» **Exercise requirements**
Output exactly the lines below, starting with the line that has "black pot: 2 -> 3" and going on through the line that has "black bowl: 7 -> 8", both included, and no other lines.

» **Extracted data**
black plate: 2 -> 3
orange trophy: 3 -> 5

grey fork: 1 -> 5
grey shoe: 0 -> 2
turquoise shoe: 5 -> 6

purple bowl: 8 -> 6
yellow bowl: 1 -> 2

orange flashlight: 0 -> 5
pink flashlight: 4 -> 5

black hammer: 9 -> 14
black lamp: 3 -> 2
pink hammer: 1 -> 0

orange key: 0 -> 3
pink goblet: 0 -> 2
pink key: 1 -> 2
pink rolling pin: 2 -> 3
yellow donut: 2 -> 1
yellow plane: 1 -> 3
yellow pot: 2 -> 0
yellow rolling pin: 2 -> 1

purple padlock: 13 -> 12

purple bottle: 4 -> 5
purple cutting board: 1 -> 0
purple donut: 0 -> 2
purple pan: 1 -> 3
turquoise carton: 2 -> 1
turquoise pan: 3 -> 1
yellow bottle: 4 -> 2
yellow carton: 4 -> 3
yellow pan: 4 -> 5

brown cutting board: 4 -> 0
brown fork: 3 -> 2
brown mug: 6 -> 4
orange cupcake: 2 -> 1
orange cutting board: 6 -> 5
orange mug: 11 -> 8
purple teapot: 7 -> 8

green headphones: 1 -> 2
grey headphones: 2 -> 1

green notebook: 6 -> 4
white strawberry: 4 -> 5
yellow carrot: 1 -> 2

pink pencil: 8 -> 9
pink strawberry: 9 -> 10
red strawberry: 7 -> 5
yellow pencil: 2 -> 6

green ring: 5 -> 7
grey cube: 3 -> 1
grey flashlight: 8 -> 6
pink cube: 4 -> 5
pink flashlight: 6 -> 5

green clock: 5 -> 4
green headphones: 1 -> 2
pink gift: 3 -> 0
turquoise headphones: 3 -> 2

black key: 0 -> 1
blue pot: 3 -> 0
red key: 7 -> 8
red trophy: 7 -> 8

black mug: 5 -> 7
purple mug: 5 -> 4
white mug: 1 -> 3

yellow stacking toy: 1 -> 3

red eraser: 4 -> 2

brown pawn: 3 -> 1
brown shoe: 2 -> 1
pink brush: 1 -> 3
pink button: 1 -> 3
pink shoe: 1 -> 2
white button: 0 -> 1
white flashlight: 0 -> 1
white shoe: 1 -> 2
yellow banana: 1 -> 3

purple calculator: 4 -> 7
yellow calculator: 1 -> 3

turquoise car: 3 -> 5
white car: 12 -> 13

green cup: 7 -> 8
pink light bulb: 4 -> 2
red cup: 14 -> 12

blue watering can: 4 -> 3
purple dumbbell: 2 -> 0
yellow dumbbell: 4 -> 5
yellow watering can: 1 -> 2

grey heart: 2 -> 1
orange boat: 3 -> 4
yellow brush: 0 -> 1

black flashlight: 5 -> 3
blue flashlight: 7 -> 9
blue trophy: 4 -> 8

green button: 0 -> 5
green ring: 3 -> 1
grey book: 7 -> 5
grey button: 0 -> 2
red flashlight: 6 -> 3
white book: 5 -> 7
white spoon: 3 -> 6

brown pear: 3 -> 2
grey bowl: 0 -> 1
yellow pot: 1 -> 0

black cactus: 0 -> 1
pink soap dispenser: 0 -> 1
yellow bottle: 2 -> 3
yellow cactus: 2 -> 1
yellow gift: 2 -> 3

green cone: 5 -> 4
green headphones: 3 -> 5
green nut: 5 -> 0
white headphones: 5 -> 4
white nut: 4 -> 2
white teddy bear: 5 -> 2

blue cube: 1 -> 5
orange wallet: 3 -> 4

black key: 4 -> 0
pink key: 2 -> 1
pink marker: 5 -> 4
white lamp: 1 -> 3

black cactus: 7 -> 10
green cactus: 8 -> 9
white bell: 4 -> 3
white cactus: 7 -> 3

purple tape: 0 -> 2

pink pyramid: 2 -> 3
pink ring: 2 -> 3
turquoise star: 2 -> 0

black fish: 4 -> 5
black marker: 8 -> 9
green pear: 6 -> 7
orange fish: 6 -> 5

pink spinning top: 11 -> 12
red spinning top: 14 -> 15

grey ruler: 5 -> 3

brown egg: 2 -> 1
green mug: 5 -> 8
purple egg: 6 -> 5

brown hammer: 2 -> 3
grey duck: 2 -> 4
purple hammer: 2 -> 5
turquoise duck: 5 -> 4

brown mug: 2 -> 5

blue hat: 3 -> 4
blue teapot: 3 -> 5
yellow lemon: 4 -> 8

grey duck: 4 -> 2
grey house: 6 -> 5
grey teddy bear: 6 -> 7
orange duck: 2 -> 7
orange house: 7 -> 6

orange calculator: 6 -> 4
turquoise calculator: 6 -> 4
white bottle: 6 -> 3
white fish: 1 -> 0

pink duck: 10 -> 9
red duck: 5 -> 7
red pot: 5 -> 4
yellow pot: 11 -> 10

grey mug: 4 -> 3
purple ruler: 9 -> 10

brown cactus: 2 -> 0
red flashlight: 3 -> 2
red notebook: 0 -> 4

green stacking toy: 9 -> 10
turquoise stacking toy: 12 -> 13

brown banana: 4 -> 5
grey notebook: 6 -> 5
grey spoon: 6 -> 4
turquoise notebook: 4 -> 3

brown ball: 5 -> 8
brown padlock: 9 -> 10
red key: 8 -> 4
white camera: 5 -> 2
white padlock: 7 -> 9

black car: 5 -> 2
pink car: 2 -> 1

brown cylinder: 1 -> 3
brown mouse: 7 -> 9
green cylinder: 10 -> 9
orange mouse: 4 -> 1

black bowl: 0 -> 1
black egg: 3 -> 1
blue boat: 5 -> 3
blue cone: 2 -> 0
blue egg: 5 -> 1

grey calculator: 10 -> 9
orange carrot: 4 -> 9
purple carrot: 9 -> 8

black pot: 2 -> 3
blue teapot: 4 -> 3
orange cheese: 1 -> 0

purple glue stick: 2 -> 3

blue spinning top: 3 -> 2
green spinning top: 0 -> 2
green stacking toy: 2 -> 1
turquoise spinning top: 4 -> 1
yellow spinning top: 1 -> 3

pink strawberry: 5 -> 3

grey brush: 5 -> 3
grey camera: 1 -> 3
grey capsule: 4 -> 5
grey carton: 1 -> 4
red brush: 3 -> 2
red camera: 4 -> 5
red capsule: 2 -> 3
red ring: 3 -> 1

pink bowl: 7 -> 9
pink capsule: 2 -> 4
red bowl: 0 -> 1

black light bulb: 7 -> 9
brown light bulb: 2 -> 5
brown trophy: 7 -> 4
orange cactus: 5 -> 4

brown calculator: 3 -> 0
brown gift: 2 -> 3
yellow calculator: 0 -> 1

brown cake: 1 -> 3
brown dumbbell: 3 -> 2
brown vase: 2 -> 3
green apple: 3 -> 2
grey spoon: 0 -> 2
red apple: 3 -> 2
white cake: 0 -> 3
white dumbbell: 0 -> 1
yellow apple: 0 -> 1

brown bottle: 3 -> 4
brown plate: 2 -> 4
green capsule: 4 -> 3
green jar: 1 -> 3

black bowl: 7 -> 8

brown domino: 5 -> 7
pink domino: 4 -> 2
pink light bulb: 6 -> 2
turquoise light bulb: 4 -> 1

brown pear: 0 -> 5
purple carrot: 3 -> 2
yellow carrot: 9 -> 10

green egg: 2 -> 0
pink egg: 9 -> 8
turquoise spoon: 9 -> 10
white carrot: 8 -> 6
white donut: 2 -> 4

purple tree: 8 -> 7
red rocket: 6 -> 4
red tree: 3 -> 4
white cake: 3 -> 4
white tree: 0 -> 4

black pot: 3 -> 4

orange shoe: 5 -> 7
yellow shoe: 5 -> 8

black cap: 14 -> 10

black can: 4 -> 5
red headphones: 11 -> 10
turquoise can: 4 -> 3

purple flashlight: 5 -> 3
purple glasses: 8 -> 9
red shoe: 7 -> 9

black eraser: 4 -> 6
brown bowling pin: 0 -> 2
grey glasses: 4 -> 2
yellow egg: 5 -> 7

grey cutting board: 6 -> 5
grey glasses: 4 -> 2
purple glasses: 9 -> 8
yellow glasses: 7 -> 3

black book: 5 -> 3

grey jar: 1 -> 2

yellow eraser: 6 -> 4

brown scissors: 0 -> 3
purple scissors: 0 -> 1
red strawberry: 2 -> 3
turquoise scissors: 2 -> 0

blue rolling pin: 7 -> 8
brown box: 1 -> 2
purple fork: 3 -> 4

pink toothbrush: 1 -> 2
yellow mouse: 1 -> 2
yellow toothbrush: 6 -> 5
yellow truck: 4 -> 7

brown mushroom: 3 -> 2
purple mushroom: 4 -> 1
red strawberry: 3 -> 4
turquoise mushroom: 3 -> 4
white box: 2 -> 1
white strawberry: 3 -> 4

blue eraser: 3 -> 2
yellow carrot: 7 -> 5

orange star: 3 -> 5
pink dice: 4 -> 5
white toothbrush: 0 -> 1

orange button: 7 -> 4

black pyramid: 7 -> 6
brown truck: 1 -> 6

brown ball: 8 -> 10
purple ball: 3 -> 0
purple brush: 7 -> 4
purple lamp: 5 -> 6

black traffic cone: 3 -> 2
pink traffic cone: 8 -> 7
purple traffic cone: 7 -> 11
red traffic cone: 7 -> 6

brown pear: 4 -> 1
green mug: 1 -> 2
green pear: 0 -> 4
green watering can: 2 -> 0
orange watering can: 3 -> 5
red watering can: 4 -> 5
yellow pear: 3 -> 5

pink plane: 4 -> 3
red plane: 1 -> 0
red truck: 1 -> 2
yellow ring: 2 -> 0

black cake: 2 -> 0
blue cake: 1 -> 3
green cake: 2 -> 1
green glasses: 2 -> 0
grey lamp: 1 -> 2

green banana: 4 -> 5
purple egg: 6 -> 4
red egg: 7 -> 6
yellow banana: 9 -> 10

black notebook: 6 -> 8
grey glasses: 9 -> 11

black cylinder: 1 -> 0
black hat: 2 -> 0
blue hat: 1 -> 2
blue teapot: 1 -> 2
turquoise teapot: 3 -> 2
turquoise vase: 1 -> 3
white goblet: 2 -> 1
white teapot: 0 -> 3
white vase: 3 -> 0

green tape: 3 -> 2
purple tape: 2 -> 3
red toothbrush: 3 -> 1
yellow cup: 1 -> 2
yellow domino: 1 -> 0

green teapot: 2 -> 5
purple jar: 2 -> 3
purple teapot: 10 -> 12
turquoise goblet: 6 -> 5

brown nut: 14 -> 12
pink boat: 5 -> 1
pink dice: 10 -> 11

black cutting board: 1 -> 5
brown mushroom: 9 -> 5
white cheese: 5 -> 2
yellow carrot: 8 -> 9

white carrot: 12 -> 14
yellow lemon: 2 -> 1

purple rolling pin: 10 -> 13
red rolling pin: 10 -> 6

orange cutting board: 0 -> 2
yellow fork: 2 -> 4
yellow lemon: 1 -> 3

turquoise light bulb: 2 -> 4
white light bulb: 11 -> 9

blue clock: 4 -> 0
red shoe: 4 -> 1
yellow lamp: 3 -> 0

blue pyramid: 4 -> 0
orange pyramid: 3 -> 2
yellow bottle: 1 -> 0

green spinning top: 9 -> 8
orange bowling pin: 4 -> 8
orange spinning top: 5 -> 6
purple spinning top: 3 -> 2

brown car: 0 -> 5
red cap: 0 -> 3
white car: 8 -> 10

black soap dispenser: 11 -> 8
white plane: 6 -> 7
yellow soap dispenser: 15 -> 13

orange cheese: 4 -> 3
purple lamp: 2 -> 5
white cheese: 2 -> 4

» **Answer for the task**
black pot: 2 -> 3
blue teapot: 4 -> 3
orange cheese: 1 -> 0

purple glue stick: 2 -> 3

blue spinning top: 3 -> 2
green spinning top: 0 -> 2
green stacking toy: 2 -> 1
turquoise spinning top: 4 -> 1
yellow spinning top: 1 -> 3

pink strawberry: 5 -> 3

grey brush: 5 -> 3
grey camera: 1 -> 3
grey capsule: 4 -> 5
grey carton: 1 -> 4
red brush: 3 -> 2
red camera: 4 -> 5
red capsule: 2 -> 3
red ring: 3 -> 1

pink bowl: 7 -> 9
pink capsule: 2 -> 4
red bowl: 0 -> 1

black light bulb: 7 -> 9
brown light bulb: 2 -> 5
brown trophy: 7 -> 4
orange cactus: 5 -> 4

brown calculator: 3 -> 0
brown gift: 2 -> 3
yellow calculator: 0 -> 1

brown cake: 1 -> 3
brown dumbbell: 3 -> 2
brown vase: 2 -> 3
green apple: 3 -> 2
grey spoon: 0 -> 2
red apple: 3 -> 2
white cake: 0 -> 3
white dumbbell: 0 -> 1
yellow apple: 0 -> 1

brown bottle: 3 -> 4
brown plate: 2 -> 4
green capsule: 4 -> 3
green jar: 1 -> 3

black bowl: 7 -> 8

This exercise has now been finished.